[[ MATERIAL FOR THE TASK, beginning ]]
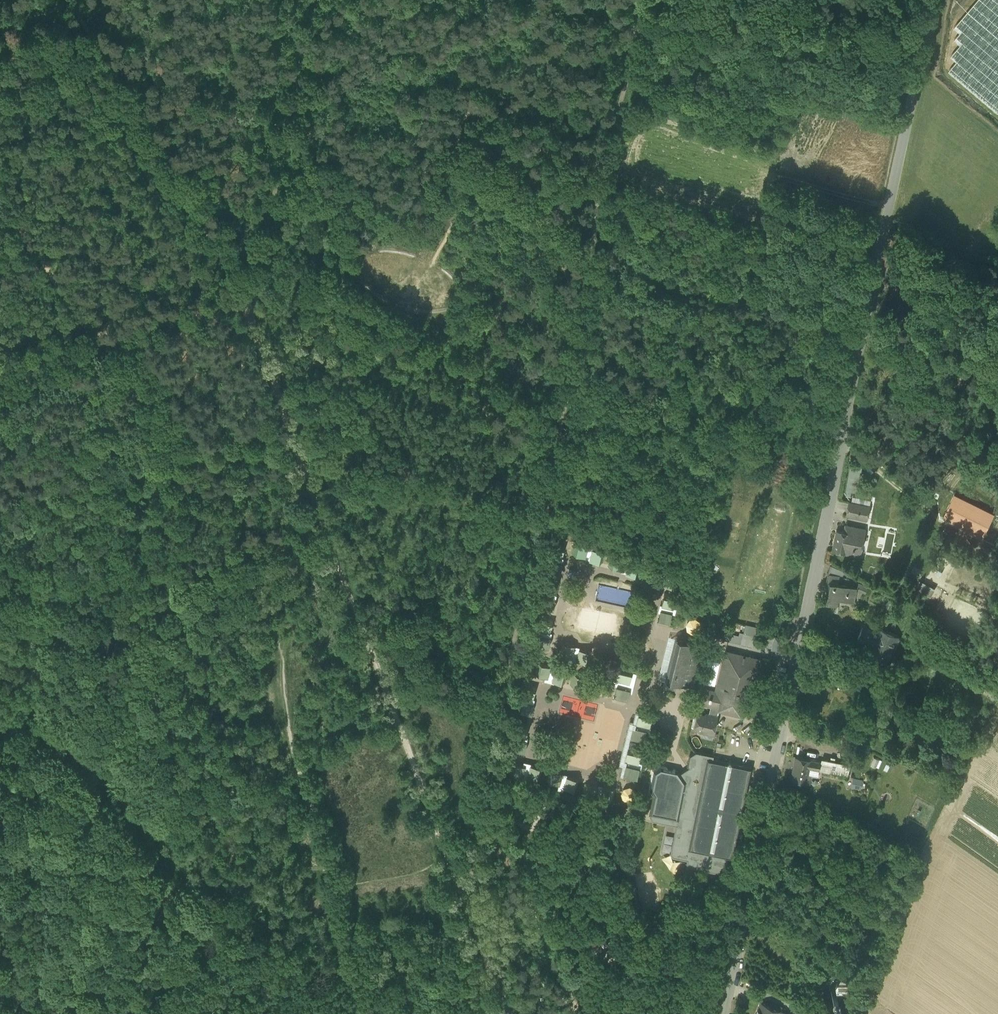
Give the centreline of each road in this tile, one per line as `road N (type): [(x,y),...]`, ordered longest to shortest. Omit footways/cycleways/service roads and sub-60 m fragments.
road 1 (residential): [(935,0),(727,1013)]
road 2 (track): [(647,0),(461,892)]
road 3 (track): [(247,308),(461,892)]
road 4 (track): [(247,308),(62,0)]
road 5 (track): [(314,0),(247,308)]
road 6 (track): [(0,184),(97,347)]
road 7 (track): [(97,347),(247,308)]
road 8 (track): [(461,892),(508,1013)]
[[ MATERIAL FOR THE TASK, end ]]
The whole listing should be printed again exactly as written, images excluded.

### EXERCISE RESPONSE
Give the centreline of each road in this tile, one per line as `road N (type): [(x,y),...]`, ordered longest to shortest. Omit footways/cycleways/service roads and sub-60 m fragments.
road 1 (residential): [(935,0),(727,1013)]
road 2 (track): [(647,0),(461,892)]
road 3 (track): [(247,308),(461,892)]
road 4 (track): [(247,308),(62,0)]
road 5 (track): [(314,0),(247,308)]
road 6 (track): [(0,184),(97,347)]
road 7 (track): [(97,347),(247,308)]
road 8 (track): [(461,892),(508,1013)]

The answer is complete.